Exercise details - Copy each entry below exactly as it appears.

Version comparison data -
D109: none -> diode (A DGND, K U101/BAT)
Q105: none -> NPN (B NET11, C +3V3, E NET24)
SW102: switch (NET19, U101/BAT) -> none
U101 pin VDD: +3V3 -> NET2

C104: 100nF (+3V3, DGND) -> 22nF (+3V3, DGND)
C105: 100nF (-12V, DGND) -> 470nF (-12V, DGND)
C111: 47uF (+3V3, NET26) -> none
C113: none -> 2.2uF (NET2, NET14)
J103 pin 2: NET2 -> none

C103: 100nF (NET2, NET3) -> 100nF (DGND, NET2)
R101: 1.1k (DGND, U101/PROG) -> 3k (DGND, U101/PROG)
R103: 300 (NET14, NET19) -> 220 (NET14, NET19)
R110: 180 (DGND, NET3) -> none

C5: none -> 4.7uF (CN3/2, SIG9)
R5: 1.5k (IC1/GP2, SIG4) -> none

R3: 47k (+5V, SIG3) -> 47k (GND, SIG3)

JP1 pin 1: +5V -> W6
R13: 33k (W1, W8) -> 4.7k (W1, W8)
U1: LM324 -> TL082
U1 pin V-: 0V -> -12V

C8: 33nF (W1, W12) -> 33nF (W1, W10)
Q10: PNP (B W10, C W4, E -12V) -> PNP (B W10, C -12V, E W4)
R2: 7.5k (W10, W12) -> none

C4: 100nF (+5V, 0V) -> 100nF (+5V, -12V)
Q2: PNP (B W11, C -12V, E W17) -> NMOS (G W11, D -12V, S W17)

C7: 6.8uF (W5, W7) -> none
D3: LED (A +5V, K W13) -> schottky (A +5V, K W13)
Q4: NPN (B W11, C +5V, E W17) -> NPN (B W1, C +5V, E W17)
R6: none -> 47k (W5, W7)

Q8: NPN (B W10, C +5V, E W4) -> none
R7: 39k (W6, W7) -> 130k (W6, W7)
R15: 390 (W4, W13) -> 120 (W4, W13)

Exercise solution -
D109: none -> diode (A DGND, K U101/BAT)
Q105: none -> NPN (B NET11, C +3V3, E NET24)
SW102: switch (NET19, U101/BAT) -> none
U101 pin VDD: +3V3 -> NET2

C104: 100nF (+3V3, DGND) -> 22nF (+3V3, DGND)
C105: 100nF (-12V, DGND) -> 470nF (-12V, DGND)
C111: 47uF (+3V3, NET26) -> none
C113: none -> 2.2uF (NET2, NET14)
J103 pin 2: NET2 -> none

C103: 100nF (NET2, NET3) -> 100nF (DGND, NET2)
R101: 1.1k (DGND, U101/PROG) -> 3k (DGND, U101/PROG)
R103: 300 (NET14, NET19) -> 220 (NET14, NET19)
R110: 180 (DGND, NET3) -> none

C5: none -> 4.7uF (CN3/2, SIG9)
R5: 1.5k (IC1/GP2, SIG4) -> none

R3: 47k (+5V, SIG3) -> 47k (GND, SIG3)

JP1 pin 1: +5V -> W6
R13: 33k (W1, W8) -> 4.7k (W1, W8)
U1: LM324 -> TL082
U1 pin V-: 0V -> -12V

C8: 33nF (W1, W12) -> 33nF (W1, W10)
Q10: PNP (B W10, C W4, E -12V) -> PNP (B W10, C -12V, E W4)
R2: 7.5k (W10, W12) -> none

C4: 100nF (+5V, 0V) -> 100nF (+5V, -12V)
Q2: PNP (B W11, C -12V, E W17) -> NMOS (G W11, D -12V, S W17)

C7: 6.8uF (W5, W7) -> none
D3: LED (A +5V, K W13) -> schottky (A +5V, K W13)
Q4: NPN (B W11, C +5V, E W17) -> NPN (B W1, C +5V, E W17)
R6: none -> 47k (W5, W7)

Q8: NPN (B W10, C +5V, E W4) -> none
R7: 39k (W6, W7) -> 130k (W6, W7)
R15: 390 (W4, W13) -> 120 (W4, W13)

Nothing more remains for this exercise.